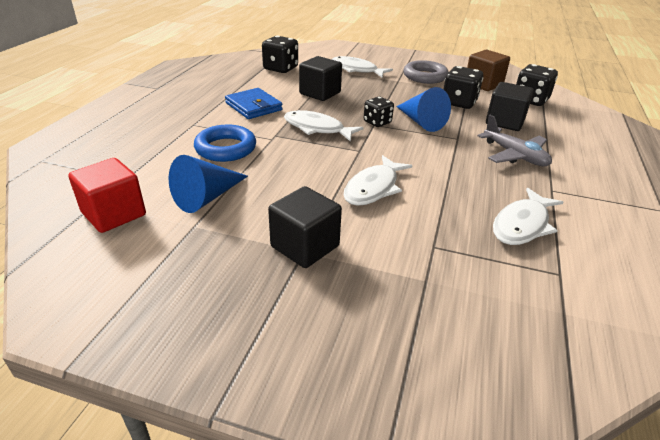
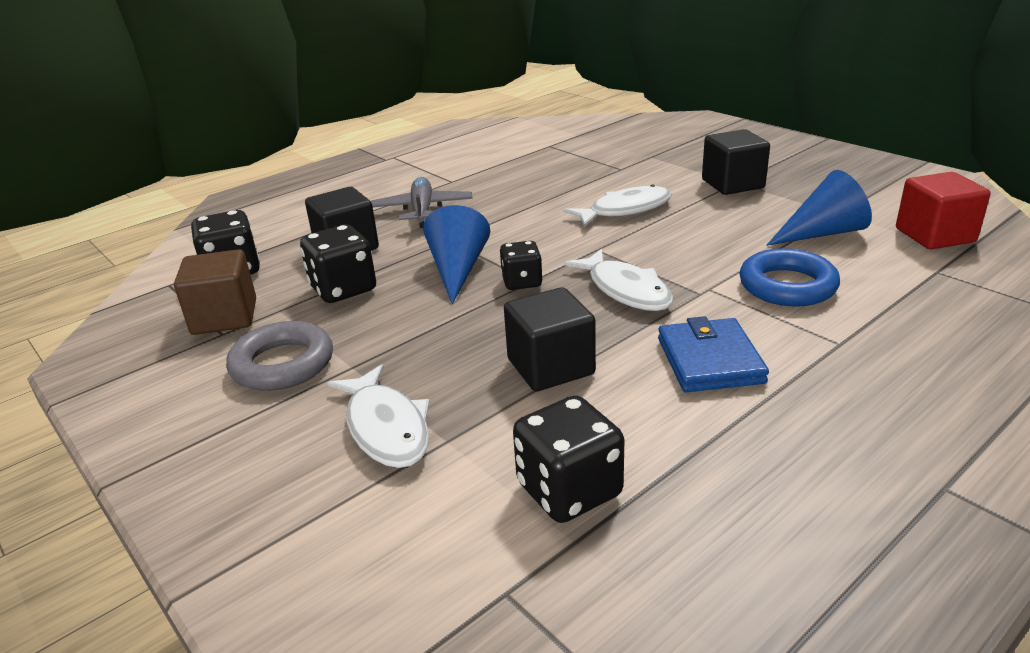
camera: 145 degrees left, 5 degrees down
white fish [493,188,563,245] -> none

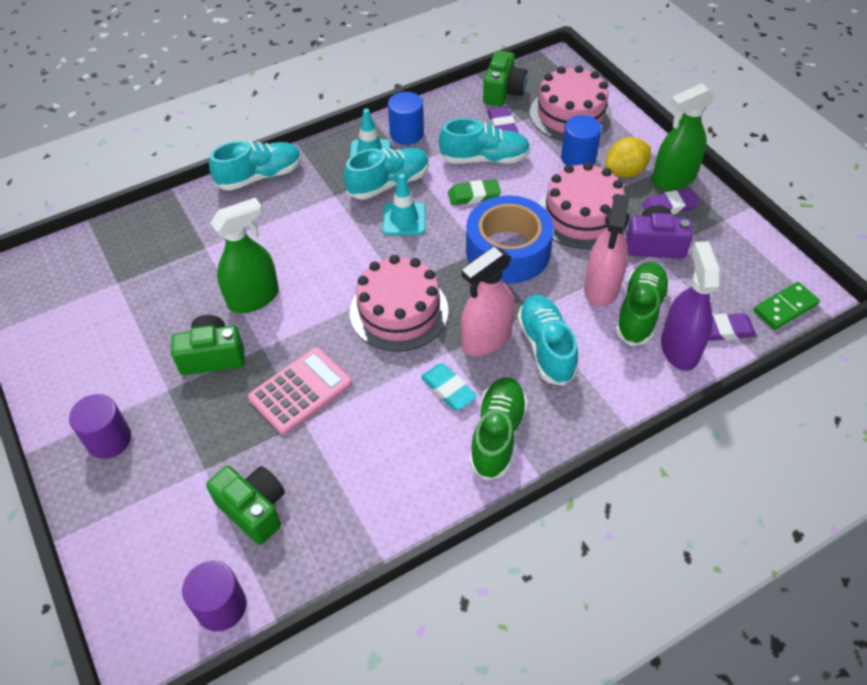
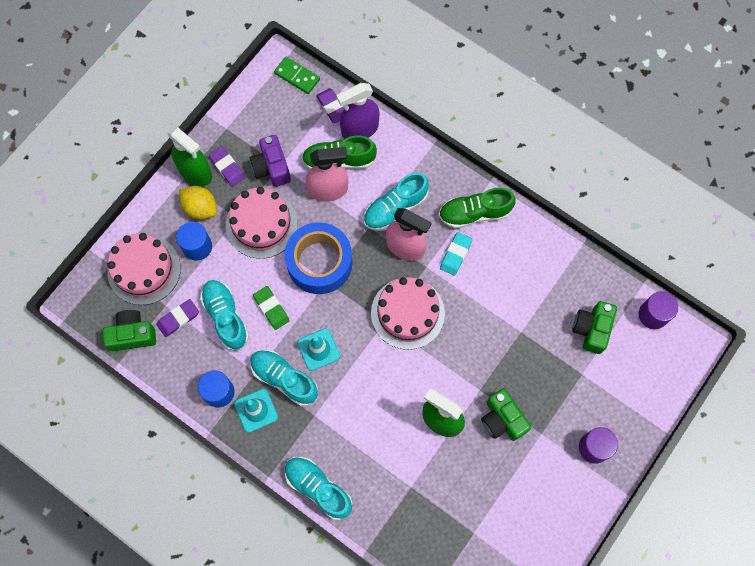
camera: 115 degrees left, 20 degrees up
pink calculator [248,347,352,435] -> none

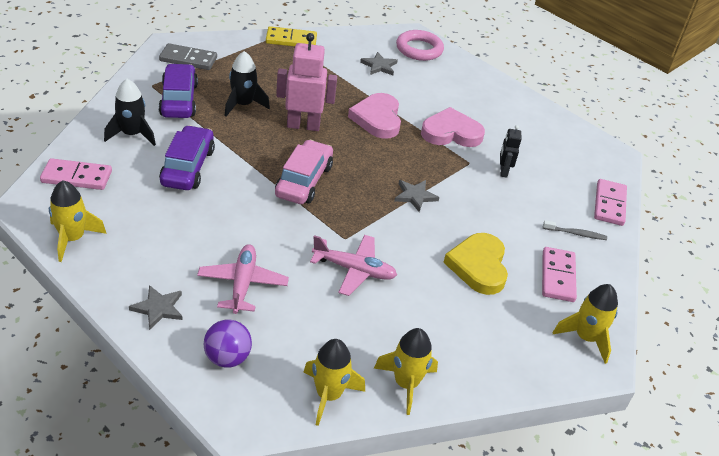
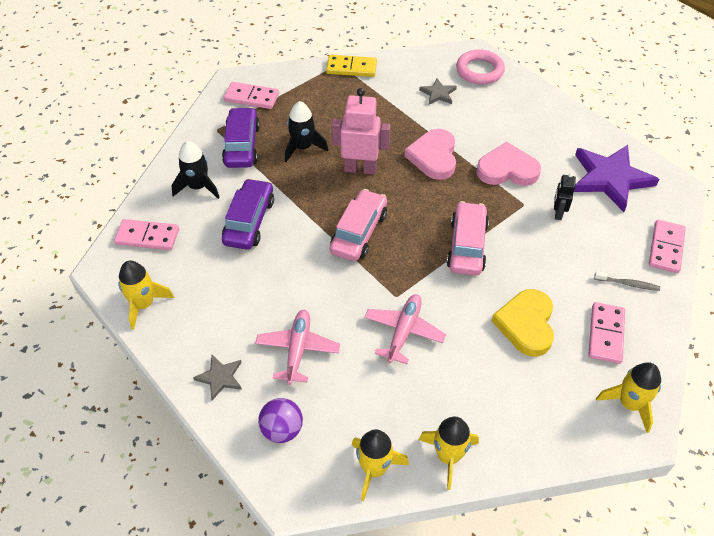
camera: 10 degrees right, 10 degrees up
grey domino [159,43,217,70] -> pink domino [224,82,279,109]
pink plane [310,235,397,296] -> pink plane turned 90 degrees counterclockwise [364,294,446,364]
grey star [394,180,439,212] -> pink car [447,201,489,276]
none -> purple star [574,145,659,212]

------------------------------

Leave out the pictures and copy the rest of the material above exactly.

camera: 145 degrees left, 5 degrees down
white fish [493,188,563,245] -> none

camera: 115 degrees left, 20 degrees up
pink calculator [248,347,352,435] -> none

camera: 10 degrees right, 10 degrees up
grey domino [159,43,217,70] -> pink domino [224,82,279,109]
pink plane [310,235,397,296] -> pink plane turned 90 degrees counterclockwise [364,294,446,364]
grey star [394,180,439,212] -> pink car [447,201,489,276]
none -> purple star [574,145,659,212]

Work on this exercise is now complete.